_Job:_ In the listing below, find every line containing the string "acciaccatura", matching case exactly, and copy each of those lines.

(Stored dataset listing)
↓↓↓

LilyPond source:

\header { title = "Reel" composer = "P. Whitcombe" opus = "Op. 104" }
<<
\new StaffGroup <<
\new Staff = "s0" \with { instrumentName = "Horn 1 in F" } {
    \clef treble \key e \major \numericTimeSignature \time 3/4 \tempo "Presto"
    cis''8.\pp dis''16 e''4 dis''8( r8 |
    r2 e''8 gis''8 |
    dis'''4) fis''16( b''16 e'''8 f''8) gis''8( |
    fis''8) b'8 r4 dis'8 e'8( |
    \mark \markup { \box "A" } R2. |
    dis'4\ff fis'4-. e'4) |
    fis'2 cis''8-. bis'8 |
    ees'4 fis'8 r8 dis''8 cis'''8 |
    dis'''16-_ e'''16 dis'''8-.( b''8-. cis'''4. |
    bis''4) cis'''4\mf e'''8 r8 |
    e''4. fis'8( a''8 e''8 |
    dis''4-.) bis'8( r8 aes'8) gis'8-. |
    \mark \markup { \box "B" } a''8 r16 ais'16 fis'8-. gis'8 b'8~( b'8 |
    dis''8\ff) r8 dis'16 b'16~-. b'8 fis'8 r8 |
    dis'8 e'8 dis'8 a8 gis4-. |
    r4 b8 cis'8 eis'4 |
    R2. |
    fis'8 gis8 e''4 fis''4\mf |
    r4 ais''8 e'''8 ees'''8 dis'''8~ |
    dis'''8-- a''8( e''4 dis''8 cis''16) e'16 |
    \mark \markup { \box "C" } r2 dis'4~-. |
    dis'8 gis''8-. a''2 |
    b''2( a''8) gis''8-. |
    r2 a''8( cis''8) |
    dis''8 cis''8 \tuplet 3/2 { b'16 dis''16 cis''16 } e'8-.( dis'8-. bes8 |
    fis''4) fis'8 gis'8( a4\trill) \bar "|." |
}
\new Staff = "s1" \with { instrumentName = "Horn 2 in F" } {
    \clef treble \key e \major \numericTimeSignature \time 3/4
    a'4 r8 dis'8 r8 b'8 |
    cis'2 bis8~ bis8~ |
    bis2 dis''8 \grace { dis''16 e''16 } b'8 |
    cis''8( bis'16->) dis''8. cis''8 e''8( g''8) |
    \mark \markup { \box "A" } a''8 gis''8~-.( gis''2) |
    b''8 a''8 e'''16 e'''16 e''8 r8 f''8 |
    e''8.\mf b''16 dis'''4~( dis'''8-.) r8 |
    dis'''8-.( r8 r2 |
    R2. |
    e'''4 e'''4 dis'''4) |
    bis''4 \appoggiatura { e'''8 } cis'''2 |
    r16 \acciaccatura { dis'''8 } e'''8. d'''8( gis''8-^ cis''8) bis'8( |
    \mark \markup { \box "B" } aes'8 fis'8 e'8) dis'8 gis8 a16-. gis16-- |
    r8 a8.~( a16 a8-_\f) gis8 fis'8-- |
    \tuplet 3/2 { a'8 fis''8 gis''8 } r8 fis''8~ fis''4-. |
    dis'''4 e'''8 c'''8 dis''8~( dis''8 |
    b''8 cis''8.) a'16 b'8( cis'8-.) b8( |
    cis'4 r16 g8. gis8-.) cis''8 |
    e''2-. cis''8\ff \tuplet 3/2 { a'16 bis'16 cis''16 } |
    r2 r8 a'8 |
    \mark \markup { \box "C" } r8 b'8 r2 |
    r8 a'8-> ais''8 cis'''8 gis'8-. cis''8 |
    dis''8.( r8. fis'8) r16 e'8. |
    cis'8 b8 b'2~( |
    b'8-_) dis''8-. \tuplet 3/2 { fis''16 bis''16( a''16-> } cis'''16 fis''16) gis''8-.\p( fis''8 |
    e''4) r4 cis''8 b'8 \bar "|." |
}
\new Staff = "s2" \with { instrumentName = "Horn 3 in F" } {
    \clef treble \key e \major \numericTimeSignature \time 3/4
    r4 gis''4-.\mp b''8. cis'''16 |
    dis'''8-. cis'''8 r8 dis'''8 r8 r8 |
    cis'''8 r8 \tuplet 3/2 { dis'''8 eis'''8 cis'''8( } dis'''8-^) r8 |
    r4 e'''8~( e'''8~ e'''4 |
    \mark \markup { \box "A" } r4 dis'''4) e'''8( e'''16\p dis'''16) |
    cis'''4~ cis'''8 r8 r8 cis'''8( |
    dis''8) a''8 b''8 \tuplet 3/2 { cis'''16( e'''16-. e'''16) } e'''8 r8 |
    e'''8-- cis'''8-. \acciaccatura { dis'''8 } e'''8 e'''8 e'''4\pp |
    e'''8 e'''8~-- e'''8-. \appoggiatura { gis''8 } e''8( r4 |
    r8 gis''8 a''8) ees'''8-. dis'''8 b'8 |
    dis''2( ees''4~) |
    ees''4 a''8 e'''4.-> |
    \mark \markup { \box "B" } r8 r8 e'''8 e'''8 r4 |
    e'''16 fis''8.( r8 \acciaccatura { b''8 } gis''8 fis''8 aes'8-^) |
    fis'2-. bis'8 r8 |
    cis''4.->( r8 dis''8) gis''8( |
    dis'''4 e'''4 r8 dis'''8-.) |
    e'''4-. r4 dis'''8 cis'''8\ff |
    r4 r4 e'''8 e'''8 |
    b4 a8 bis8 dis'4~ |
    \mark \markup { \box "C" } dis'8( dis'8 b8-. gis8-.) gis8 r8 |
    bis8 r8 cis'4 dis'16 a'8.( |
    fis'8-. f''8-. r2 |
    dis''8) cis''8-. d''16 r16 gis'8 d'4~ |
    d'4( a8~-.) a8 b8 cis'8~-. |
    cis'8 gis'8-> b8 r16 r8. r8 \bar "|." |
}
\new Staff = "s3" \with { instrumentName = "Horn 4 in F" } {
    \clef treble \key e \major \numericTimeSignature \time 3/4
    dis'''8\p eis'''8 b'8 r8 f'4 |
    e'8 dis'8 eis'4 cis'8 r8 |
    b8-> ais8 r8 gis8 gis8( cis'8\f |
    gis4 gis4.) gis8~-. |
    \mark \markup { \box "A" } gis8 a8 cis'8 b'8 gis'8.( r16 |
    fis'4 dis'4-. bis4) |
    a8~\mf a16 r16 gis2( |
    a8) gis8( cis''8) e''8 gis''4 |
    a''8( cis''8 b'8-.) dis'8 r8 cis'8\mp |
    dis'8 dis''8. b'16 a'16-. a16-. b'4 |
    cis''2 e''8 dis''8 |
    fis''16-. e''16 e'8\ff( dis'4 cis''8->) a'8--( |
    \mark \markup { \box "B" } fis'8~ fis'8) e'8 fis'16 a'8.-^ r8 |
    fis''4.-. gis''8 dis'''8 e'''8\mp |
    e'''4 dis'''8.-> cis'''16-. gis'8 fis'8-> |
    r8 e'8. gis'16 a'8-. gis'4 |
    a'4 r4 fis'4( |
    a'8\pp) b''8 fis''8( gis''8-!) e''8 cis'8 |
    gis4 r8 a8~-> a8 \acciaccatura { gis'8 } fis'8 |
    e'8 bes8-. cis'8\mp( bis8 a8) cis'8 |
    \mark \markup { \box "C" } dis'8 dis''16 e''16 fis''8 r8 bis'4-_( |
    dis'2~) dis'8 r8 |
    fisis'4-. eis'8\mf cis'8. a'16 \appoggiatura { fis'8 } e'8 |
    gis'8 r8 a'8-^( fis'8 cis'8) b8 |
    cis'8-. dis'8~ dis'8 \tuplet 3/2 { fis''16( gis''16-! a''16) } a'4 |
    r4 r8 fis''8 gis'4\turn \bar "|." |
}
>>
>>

↑↑↑

_Task output:_
    r16 \acciaccatura { dis'''8 } e'''8. d'''8( gis''8-^ cis''8) bis'8( |
    e'''8-- cis'''8-. \acciaccatura { dis'''8 } e'''8 e'''8 e'''4\pp |
    e'''16 fis''8.( r8 \acciaccatura { b''8 } gis''8 fis''8 aes'8-^) |
    gis4 r8 a8~-> a8 \acciaccatura { gis'8 } fis'8 |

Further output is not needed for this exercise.